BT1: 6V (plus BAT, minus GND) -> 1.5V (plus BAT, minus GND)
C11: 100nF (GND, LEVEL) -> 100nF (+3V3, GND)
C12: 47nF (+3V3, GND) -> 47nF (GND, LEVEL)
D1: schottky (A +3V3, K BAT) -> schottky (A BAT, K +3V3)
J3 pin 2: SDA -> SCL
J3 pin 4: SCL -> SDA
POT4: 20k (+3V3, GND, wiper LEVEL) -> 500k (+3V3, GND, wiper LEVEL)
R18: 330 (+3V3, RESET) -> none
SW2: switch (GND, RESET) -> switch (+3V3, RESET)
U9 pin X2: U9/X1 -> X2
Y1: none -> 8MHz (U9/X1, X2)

---------------

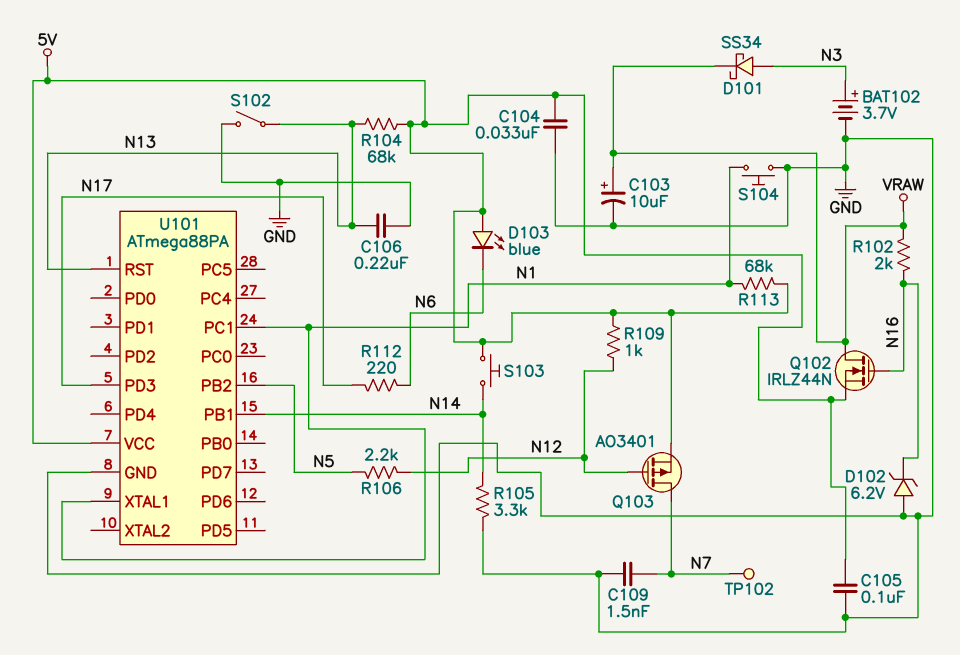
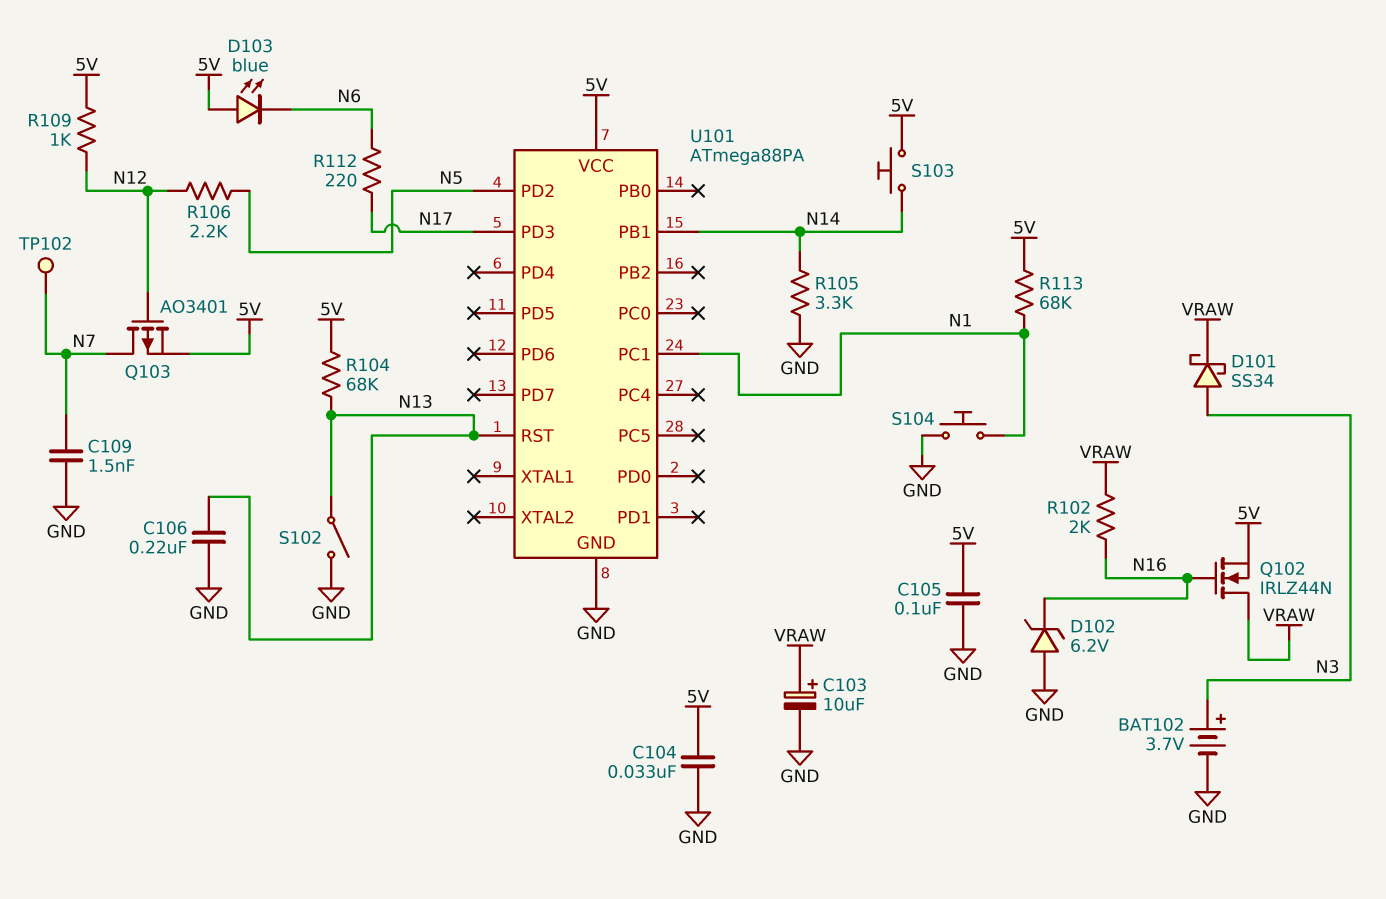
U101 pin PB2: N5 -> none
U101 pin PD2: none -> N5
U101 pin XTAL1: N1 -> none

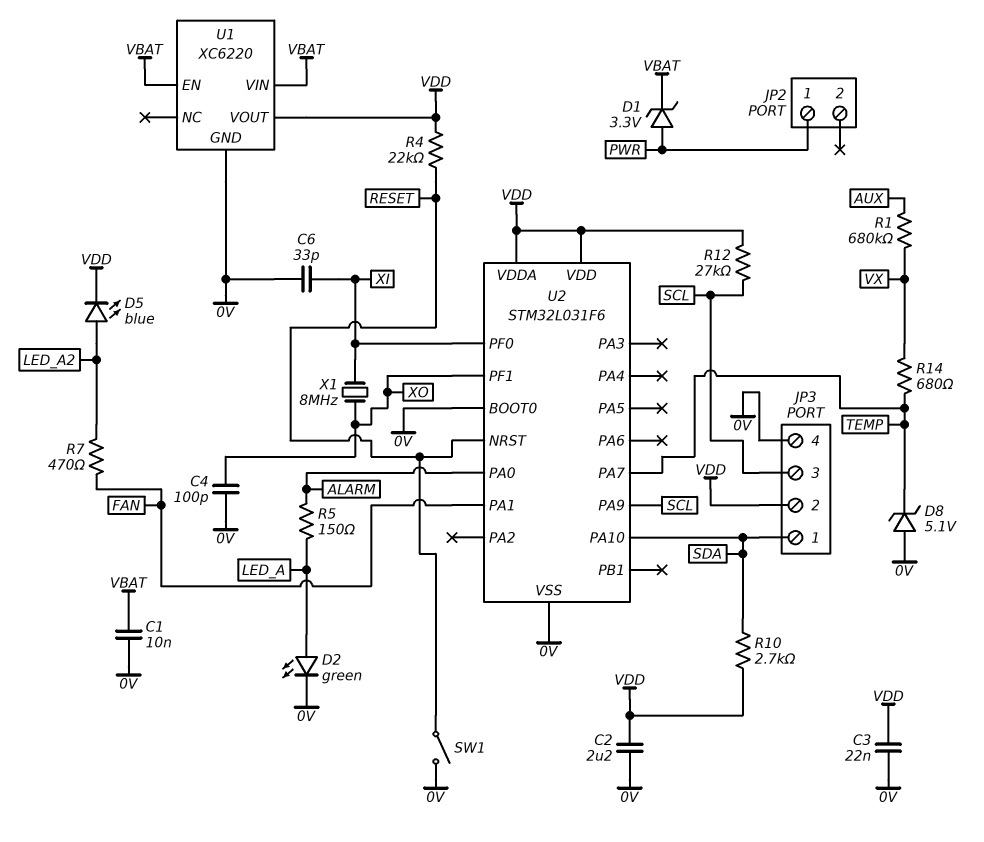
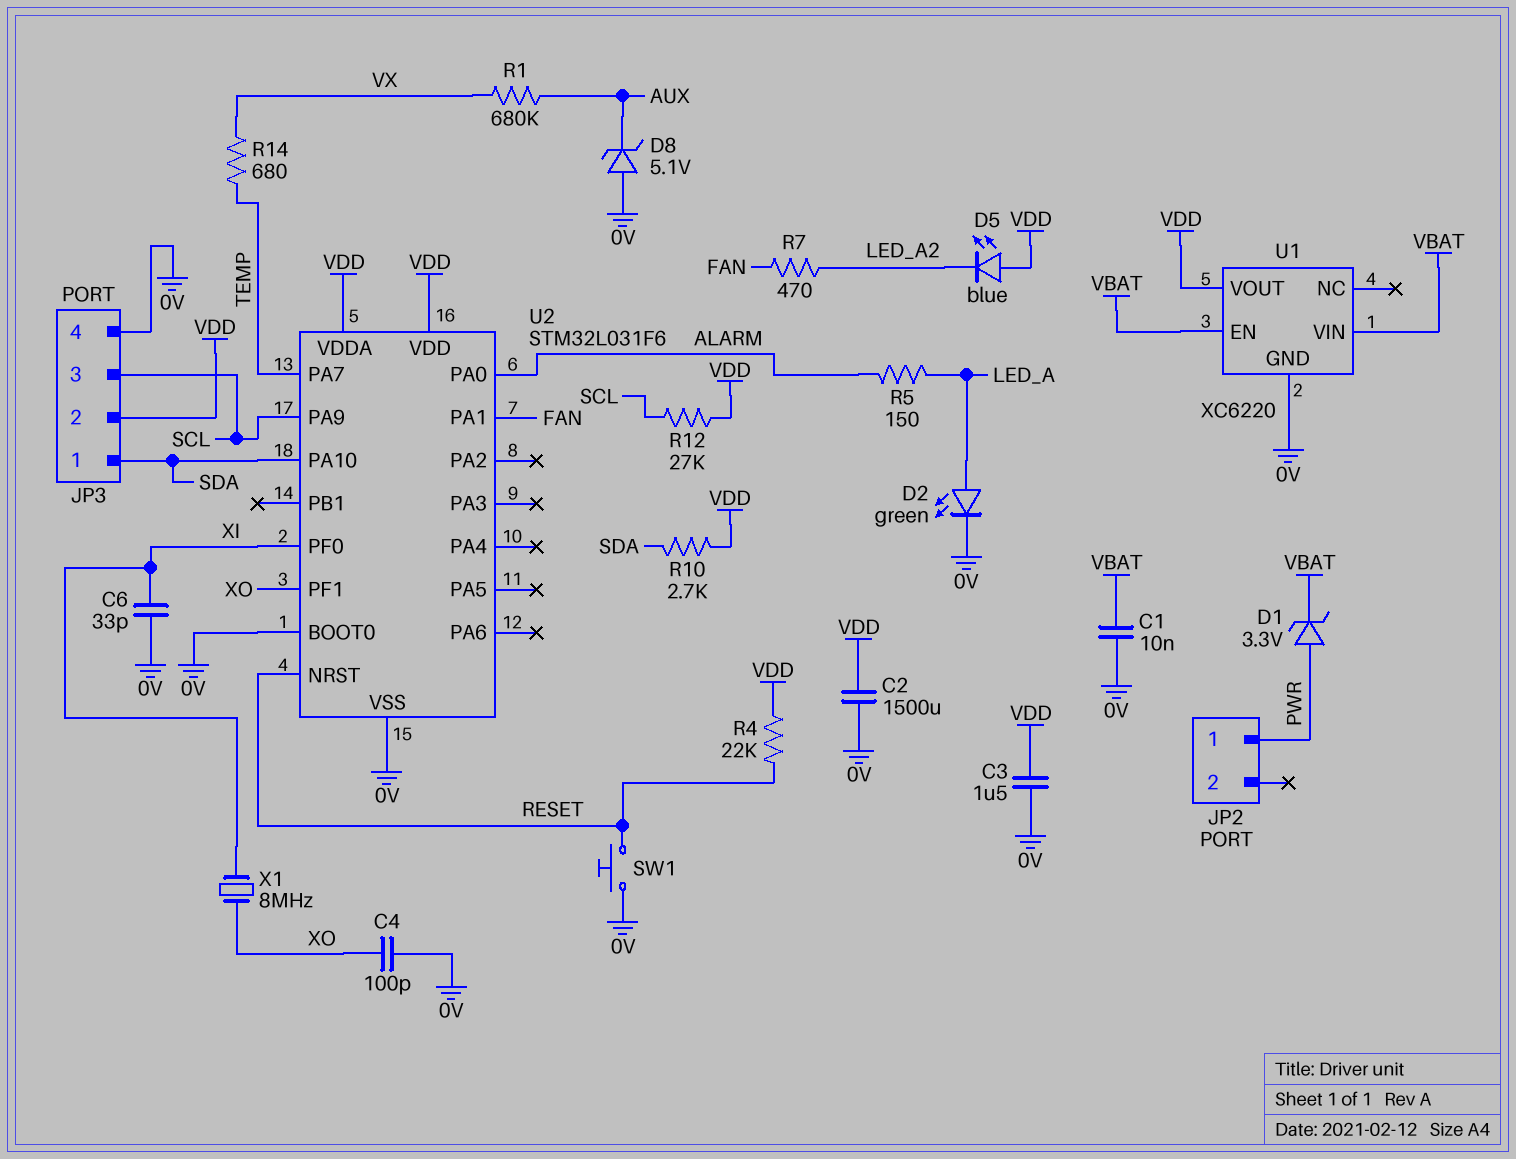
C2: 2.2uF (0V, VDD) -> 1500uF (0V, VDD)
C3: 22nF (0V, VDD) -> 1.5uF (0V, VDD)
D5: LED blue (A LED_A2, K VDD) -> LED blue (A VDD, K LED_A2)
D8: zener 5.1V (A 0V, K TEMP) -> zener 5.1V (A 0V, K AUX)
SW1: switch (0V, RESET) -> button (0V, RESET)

---------------

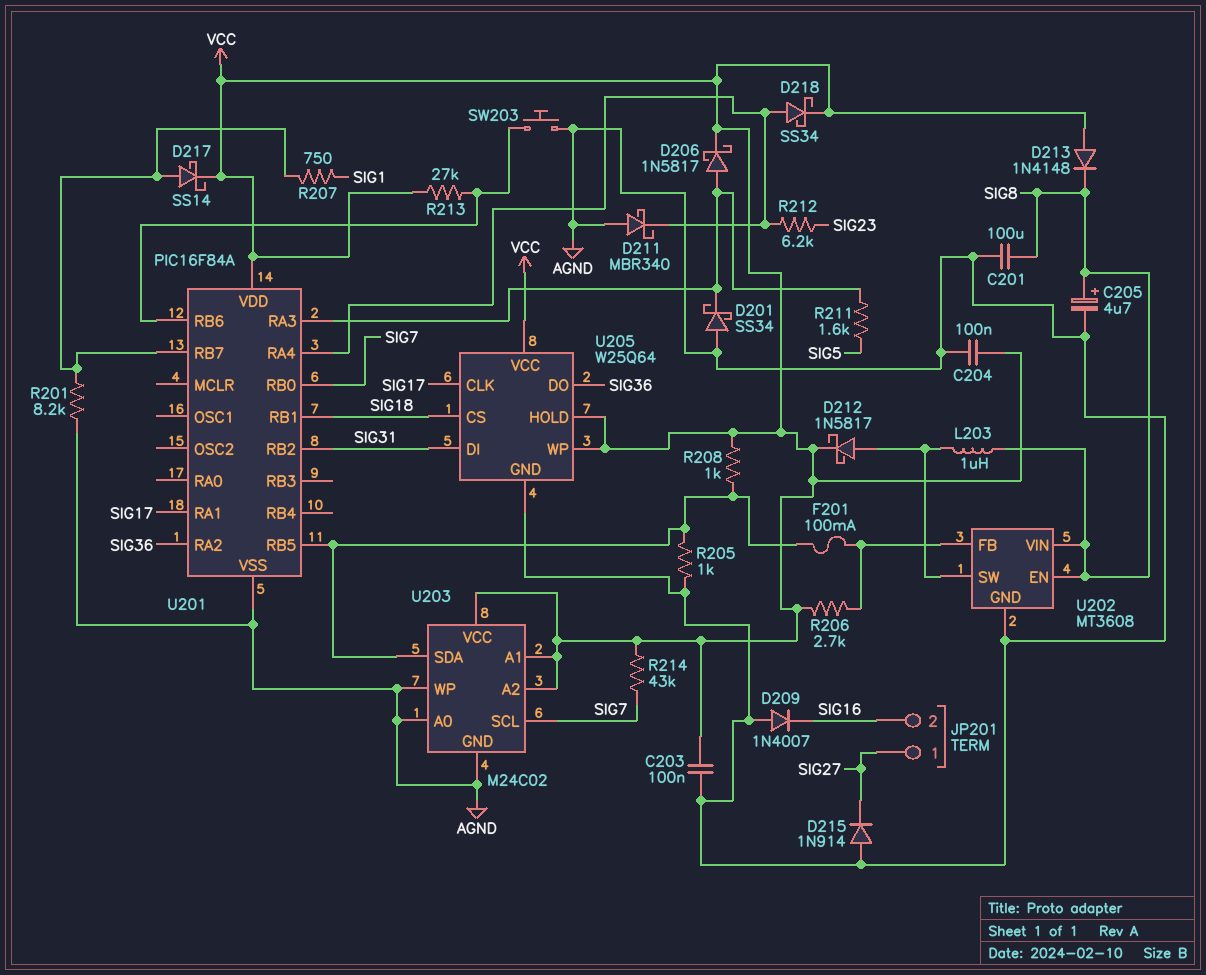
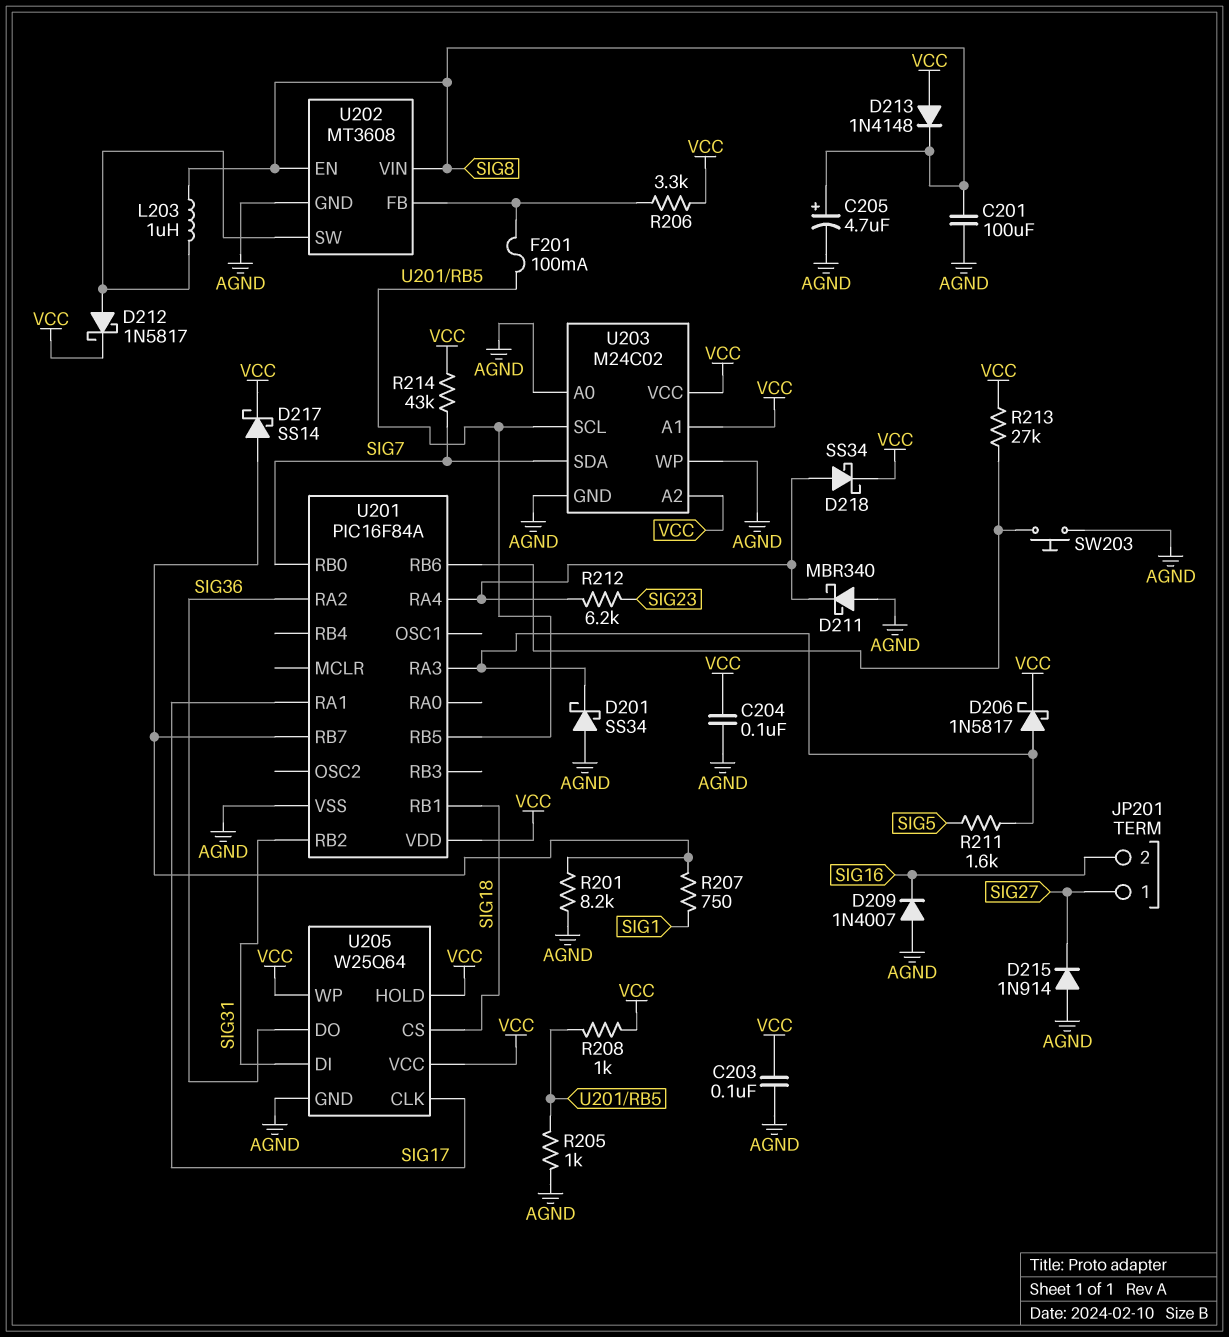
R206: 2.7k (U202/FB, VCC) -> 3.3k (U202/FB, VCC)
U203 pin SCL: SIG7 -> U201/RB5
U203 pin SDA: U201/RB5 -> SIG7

---------------

Exercise goal: Each line of the entries above that contains "none" is to be copied.

The completed task:
R18: 330 (+3V3, RESET) -> none
Y1: none -> 8MHz (U9/X1, X2)
U101 pin PB2: N5 -> none
U101 pin PD2: none -> N5
U101 pin XTAL1: N1 -> none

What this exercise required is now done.